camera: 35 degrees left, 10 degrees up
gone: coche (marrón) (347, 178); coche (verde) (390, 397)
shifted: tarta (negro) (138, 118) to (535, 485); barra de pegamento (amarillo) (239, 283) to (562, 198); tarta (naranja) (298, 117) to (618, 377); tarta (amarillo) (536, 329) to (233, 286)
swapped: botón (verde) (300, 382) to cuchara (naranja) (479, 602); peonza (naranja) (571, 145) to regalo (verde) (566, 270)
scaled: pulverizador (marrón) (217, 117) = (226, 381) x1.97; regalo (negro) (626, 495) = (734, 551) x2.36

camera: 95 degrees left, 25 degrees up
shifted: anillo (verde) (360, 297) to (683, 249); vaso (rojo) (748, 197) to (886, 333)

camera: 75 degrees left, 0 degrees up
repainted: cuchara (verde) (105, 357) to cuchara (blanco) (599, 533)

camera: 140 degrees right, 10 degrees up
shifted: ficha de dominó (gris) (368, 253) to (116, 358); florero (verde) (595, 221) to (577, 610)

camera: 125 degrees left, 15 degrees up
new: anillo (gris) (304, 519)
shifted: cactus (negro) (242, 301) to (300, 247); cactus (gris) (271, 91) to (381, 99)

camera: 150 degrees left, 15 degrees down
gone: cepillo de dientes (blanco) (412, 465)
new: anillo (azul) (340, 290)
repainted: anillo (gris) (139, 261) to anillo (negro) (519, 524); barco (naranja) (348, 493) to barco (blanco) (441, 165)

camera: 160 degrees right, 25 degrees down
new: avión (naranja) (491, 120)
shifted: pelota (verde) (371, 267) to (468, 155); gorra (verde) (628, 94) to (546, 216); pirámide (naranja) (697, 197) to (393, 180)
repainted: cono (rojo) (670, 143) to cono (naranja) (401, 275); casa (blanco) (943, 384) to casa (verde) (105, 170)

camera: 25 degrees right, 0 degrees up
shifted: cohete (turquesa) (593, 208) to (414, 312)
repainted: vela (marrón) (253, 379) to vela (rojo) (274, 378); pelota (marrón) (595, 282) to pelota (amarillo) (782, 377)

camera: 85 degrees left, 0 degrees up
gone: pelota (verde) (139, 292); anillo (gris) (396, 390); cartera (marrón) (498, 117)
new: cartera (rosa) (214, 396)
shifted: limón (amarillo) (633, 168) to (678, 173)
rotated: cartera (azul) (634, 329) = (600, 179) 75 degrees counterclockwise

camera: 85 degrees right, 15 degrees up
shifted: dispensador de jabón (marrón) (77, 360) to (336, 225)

━━━━━━━━━━━━━━━━

WHAT TO WORK ON. With nothing left out, copy every record exactly.

FINAL ANSWER.
camera: 35 degrees left, 10 degrees up
gone: coche (marrón) (347, 178); coche (verde) (390, 397)
shifted: tarta (negro) (138, 118) to (535, 485); barra de pegamento (amarillo) (239, 283) to (562, 198); tarta (naranja) (298, 117) to (618, 377); tarta (amarillo) (536, 329) to (233, 286)
swapped: botón (verde) (300, 382) to cuchara (naranja) (479, 602); peonza (naranja) (571, 145) to regalo (verde) (566, 270)
scaled: pulverizador (marrón) (217, 117) = (226, 381) x1.97; regalo (negro) (626, 495) = (734, 551) x2.36

camera: 95 degrees left, 25 degrees up
shifted: anillo (verde) (360, 297) to (683, 249); vaso (rojo) (748, 197) to (886, 333)

camera: 75 degrees left, 0 degrees up
repainted: cuchara (verde) (105, 357) to cuchara (blanco) (599, 533)

camera: 140 degrees right, 10 degrees up
shifted: ficha de dominó (gris) (368, 253) to (116, 358); florero (verde) (595, 221) to (577, 610)

camera: 125 degrees left, 15 degrees up
new: anillo (gris) (304, 519)
shifted: cactus (negro) (242, 301) to (300, 247); cactus (gris) (271, 91) to (381, 99)

camera: 150 degrees left, 15 degrees down
gone: cepillo de dientes (blanco) (412, 465)
new: anillo (azul) (340, 290)
repainted: anillo (gris) (139, 261) to anillo (negro) (519, 524); barco (naranja) (348, 493) to barco (blanco) (441, 165)

camera: 160 degrees right, 25 degrees down
new: avión (naranja) (491, 120)
shifted: pelota (verde) (371, 267) to (468, 155); gorra (verde) (628, 94) to (546, 216); pirámide (naranja) (697, 197) to (393, 180)
repainted: cono (rojo) (670, 143) to cono (naranja) (401, 275); casa (blanco) (943, 384) to casa (verde) (105, 170)

camera: 25 degrees right, 0 degrees up
shifted: cohete (turquesa) (593, 208) to (414, 312)
repainted: vela (marrón) (253, 379) to vela (rojo) (274, 378); pelota (marrón) (595, 282) to pelota (amarillo) (782, 377)

camera: 85 degrees left, 0 degrees up
gone: pelota (verde) (139, 292); anillo (gris) (396, 390); cartera (marrón) (498, 117)
new: cartera (rosa) (214, 396)
shifted: limón (amarillo) (633, 168) to (678, 173)
rotated: cartera (azul) (634, 329) = (600, 179) 75 degrees counterclockwise

camera: 85 degrees right, 15 degrees up
shifted: dispensador de jabón (marrón) (77, 360) to (336, 225)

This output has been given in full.